━━━━━ Provided data ━━━━━
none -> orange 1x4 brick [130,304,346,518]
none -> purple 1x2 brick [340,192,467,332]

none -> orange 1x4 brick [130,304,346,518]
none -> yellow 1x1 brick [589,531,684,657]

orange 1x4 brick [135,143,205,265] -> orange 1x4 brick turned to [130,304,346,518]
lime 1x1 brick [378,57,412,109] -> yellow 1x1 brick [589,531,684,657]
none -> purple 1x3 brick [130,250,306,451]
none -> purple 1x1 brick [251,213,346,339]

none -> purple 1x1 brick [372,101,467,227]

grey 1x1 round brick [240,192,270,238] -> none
━━━━━
→ **Directions**: Output the lines above verbatim and in full.

→ **Written response**:
none -> orange 1x4 brick [130,304,346,518]
none -> purple 1x2 brick [340,192,467,332]

none -> orange 1x4 brick [130,304,346,518]
none -> yellow 1x1 brick [589,531,684,657]

orange 1x4 brick [135,143,205,265] -> orange 1x4 brick turned to [130,304,346,518]
lime 1x1 brick [378,57,412,109] -> yellow 1x1 brick [589,531,684,657]
none -> purple 1x3 brick [130,250,306,451]
none -> purple 1x1 brick [251,213,346,339]

none -> purple 1x1 brick [372,101,467,227]

grey 1x1 round brick [240,192,270,238] -> none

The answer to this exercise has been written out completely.